_Goal of the exercise_
Make an exact copy of every entry below, with the pictures left out.
Data to process below:
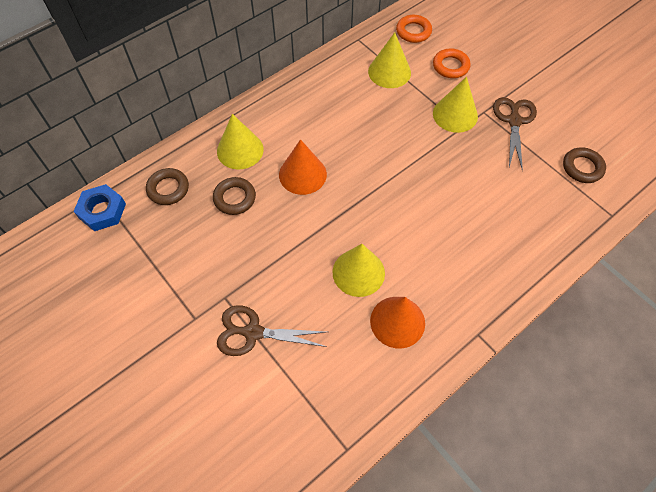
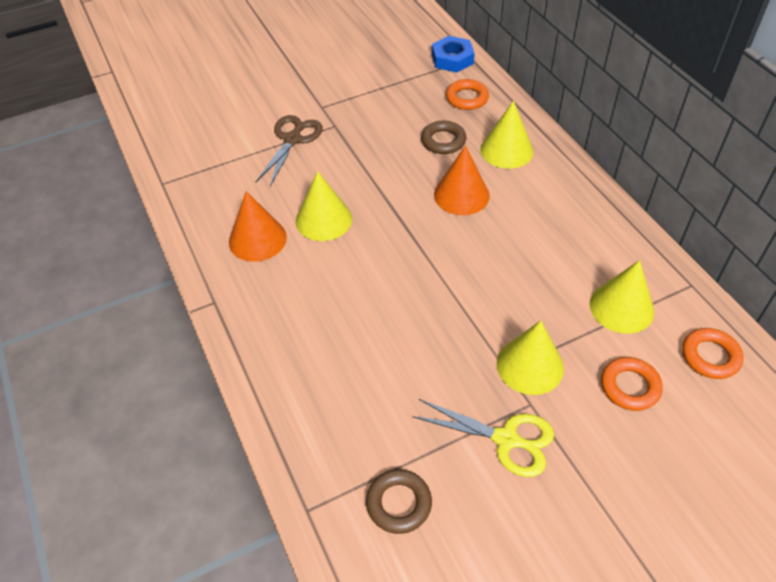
camera: 105 degrees right, 10 degrees down
brown ring [146,168,189,205] -> orange ring [446,79,489,110]
brown scissors [493,97,537,171] -> yellow scissors [412,399,554,477]

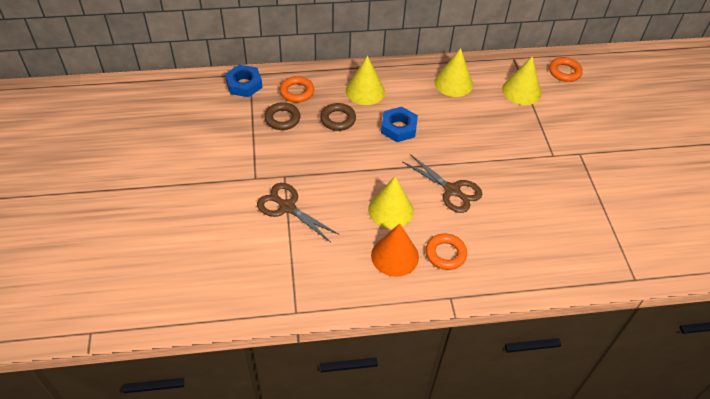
camera: 75 degrees left, 0 degrees up
brown ring [366,469,432,534] -> brown ring moved to [264,102,300,130]
yellow scissors [412,399,554,477] -> none
orange cone [434,146,490,215] -> blue nut [381,107,418,142]
yellow cone [497,321,564,395] -> yellow cone moved to [434,48,473,97]
orange ring [601,357,663,411] -> orange ring moved to [426,234,467,270]
none -> brown scissors [403,154,482,213]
End of Data to process.
_Task output_
camera: 105 degrees right, 10 degrees down
brown ring [146,168,189,205] -> orange ring [446,79,489,110]
brown scissors [493,97,537,171] -> yellow scissors [412,399,554,477]

camera: 75 degrees left, 0 degrees up
brown ring [366,469,432,534] -> brown ring moved to [264,102,300,130]
yellow scissors [412,399,554,477] -> none
orange cone [434,146,490,215] -> blue nut [381,107,418,142]
yellow cone [497,321,564,395] -> yellow cone moved to [434,48,473,97]
orange ring [601,357,663,411] -> orange ring moved to [426,234,467,270]
none -> brown scissors [403,154,482,213]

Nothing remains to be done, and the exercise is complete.